WHAT TO PRODUCE = Once you reach the line containing "GAS pin DO: D13 -> D9" in the entries below, write out that line and each one after it down to the line containing "STEPPER pin IN2: GP1 -> GP27", exactly and with nothing added.

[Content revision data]
--- START ---

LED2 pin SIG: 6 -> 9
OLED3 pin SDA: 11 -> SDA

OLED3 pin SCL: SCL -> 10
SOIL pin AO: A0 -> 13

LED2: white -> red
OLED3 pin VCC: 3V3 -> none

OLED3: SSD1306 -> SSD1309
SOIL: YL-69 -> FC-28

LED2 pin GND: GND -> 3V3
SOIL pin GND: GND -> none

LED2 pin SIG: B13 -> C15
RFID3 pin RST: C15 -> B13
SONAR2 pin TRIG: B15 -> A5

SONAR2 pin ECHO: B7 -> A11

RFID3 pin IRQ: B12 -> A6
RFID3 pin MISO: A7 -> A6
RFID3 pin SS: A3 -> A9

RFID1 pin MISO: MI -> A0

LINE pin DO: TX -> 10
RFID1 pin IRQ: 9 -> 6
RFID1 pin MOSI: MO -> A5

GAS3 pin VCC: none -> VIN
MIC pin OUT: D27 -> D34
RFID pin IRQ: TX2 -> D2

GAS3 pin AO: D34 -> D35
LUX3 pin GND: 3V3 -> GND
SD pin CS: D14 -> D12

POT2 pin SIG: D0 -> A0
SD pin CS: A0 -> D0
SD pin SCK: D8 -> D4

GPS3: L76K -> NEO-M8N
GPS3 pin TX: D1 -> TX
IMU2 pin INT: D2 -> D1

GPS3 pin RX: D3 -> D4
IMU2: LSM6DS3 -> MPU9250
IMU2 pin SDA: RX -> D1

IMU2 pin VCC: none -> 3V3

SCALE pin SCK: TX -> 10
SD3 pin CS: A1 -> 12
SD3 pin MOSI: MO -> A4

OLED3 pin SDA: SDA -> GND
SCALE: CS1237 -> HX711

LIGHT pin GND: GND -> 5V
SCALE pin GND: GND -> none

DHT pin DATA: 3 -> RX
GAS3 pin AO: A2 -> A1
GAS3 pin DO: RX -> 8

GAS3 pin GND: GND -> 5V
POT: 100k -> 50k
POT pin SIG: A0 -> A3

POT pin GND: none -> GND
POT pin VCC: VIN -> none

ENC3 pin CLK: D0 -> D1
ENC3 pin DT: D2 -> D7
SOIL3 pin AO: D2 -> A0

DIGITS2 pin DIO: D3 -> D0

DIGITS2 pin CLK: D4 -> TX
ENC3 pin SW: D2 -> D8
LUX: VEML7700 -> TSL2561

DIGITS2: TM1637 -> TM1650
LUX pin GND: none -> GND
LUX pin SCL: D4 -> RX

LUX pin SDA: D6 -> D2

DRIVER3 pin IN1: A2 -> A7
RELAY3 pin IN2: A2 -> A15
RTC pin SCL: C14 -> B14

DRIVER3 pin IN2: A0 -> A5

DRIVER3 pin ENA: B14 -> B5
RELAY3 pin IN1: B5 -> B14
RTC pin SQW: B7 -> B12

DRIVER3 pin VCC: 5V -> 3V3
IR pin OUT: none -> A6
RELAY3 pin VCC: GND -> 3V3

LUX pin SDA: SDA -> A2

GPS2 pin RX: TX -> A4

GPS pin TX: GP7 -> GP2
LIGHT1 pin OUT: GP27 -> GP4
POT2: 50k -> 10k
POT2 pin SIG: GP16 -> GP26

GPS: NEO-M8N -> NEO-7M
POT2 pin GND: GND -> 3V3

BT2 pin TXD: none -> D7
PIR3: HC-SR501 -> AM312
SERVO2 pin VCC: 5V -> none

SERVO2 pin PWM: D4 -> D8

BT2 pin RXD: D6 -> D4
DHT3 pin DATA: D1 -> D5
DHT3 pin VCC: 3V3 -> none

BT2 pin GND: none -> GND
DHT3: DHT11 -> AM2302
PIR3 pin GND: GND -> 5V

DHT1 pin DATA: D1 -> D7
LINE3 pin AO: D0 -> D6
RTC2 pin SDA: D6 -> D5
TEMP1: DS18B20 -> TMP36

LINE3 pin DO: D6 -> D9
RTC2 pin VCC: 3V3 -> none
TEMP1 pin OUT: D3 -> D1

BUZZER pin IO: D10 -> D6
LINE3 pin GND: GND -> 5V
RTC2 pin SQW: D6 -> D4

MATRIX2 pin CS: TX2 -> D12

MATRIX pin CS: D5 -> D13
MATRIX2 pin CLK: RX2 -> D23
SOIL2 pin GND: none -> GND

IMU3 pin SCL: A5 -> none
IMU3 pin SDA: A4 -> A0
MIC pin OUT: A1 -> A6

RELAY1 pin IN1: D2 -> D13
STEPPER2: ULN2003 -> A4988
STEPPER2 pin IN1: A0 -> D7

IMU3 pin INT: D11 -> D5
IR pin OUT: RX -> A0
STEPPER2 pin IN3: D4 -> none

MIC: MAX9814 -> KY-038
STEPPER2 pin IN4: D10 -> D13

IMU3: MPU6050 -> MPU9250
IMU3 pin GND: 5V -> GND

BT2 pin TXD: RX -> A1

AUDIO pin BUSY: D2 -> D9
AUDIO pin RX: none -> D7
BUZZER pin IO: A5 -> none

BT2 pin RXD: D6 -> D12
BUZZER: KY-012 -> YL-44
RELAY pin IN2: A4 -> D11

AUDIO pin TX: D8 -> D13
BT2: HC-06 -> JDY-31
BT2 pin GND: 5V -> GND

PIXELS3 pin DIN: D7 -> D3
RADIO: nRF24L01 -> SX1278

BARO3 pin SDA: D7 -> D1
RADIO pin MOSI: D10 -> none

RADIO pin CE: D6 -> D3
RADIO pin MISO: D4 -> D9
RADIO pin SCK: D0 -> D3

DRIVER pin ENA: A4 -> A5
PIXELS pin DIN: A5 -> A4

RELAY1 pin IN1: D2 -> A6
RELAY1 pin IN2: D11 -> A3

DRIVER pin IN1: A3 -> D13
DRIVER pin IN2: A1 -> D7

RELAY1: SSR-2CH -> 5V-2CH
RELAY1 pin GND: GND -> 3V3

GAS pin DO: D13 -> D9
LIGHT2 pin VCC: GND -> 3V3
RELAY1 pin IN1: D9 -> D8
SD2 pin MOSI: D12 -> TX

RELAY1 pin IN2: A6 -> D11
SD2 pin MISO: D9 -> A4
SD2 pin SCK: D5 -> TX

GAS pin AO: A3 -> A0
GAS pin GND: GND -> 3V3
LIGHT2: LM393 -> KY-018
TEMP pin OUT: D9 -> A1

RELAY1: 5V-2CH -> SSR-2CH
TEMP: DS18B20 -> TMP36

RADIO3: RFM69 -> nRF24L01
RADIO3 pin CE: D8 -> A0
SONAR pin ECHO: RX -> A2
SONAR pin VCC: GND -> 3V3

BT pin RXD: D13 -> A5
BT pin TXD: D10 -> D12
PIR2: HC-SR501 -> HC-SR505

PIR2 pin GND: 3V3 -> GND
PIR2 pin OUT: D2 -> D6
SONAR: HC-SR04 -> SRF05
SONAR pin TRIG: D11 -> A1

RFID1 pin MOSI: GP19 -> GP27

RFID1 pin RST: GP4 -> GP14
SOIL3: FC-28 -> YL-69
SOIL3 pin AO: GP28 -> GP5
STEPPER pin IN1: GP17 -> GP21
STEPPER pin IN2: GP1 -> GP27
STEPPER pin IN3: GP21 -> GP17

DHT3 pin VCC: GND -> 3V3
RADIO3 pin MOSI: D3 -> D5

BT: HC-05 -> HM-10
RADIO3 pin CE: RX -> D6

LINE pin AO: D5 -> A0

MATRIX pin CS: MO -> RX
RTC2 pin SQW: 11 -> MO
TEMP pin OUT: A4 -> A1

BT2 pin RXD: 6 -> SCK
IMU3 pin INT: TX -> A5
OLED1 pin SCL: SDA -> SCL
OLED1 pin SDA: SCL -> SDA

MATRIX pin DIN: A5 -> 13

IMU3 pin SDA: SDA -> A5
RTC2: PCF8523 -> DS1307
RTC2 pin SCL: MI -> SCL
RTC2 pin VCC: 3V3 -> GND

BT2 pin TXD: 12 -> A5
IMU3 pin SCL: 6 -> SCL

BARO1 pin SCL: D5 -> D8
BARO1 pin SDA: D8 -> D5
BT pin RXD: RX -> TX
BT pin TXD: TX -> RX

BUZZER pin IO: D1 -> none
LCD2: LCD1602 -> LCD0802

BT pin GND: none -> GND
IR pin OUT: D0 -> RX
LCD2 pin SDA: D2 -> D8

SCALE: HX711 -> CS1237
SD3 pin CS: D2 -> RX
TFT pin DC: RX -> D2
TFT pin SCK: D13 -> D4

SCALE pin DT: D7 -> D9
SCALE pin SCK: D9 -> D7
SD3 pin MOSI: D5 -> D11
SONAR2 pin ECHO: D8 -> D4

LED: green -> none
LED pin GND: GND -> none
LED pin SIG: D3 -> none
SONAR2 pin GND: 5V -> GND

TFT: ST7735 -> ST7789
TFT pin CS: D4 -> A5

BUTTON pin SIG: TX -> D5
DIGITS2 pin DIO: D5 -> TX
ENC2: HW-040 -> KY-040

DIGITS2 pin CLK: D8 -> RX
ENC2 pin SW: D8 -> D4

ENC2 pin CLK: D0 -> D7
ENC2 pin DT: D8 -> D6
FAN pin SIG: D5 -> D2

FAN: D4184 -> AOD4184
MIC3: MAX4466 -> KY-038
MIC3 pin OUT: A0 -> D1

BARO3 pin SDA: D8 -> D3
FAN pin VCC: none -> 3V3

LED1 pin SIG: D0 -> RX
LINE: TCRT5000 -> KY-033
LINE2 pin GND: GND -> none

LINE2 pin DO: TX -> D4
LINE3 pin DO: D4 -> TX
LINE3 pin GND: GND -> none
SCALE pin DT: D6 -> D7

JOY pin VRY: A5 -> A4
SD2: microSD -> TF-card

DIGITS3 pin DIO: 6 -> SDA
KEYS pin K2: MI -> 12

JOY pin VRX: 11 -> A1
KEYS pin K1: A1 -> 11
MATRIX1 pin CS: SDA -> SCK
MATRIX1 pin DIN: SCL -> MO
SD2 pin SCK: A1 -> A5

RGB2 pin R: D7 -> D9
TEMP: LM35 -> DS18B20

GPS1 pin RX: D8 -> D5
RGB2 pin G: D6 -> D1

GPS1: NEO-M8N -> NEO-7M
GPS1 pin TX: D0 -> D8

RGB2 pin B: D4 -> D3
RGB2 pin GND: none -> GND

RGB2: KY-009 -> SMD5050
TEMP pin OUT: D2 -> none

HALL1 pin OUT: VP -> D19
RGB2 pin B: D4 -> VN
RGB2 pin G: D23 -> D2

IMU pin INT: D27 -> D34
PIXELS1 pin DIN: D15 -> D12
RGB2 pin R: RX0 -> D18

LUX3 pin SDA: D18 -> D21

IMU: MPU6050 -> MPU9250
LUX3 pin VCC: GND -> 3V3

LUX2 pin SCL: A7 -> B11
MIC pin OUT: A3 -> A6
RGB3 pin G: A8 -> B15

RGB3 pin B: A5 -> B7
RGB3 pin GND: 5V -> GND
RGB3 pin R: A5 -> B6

--- END ---

REPLY TO THE EXERCISE =
GAS pin DO: D13 -> D9
LIGHT2 pin VCC: GND -> 3V3
RELAY1 pin IN1: D9 -> D8
SD2 pin MOSI: D12 -> TX

RELAY1 pin IN2: A6 -> D11
SD2 pin MISO: D9 -> A4
SD2 pin SCK: D5 -> TX

GAS pin AO: A3 -> A0
GAS pin GND: GND -> 3V3
LIGHT2: LM393 -> KY-018
TEMP pin OUT: D9 -> A1

RELAY1: 5V-2CH -> SSR-2CH
TEMP: DS18B20 -> TMP36

RADIO3: RFM69 -> nRF24L01
RADIO3 pin CE: D8 -> A0
SONAR pin ECHO: RX -> A2
SONAR pin VCC: GND -> 3V3

BT pin RXD: D13 -> A5
BT pin TXD: D10 -> D12
PIR2: HC-SR501 -> HC-SR505

PIR2 pin GND: 3V3 -> GND
PIR2 pin OUT: D2 -> D6
SONAR: HC-SR04 -> SRF05
SONAR pin TRIG: D11 -> A1

RFID1 pin MOSI: GP19 -> GP27

RFID1 pin RST: GP4 -> GP14
SOIL3: FC-28 -> YL-69
SOIL3 pin AO: GP28 -> GP5
STEPPER pin IN1: GP17 -> GP21
STEPPER pin IN2: GP1 -> GP27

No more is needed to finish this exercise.